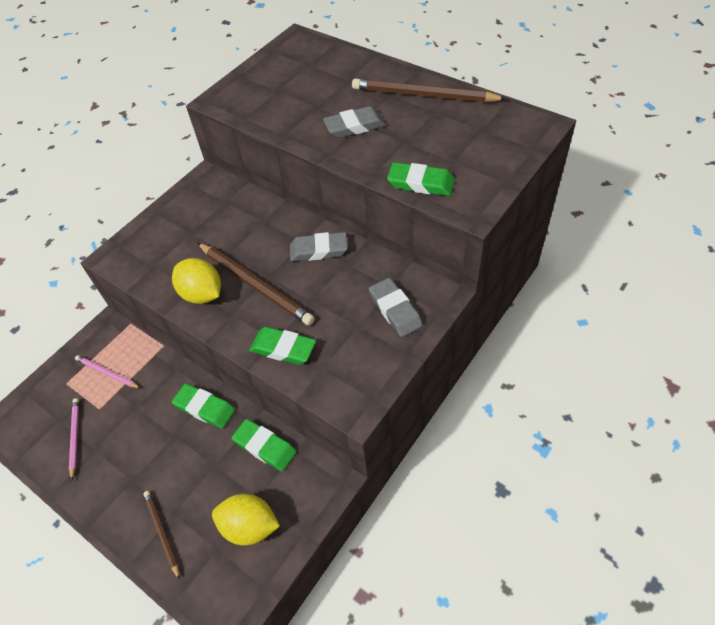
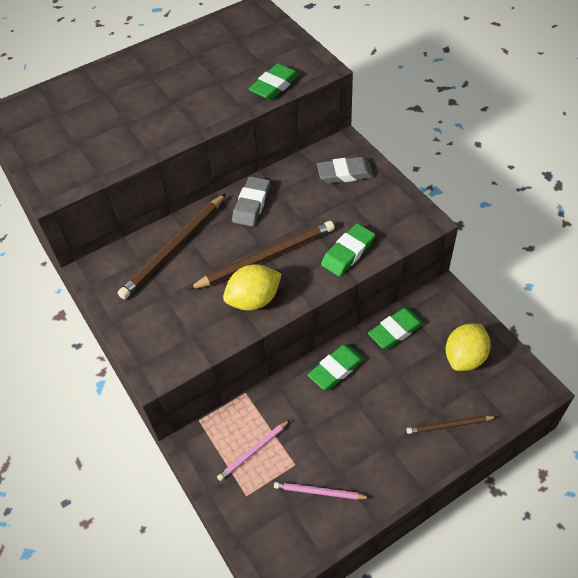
camera: 70 degrees left, 0 degrees up
(354, 126) = (175, 105): grey eraser -> none
(423, 95) = (168, 55): brown pencil -> brown pencil (174, 248)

══════════════════════════════

Task: Write out the listing word for word, omitting the pictures it holds.

Result of this task:
camera: 70 degrees left, 0 degrees up
(354, 126) = (175, 105): grey eraser -> none
(423, 95) = (168, 55): brown pencil -> brown pencil (174, 248)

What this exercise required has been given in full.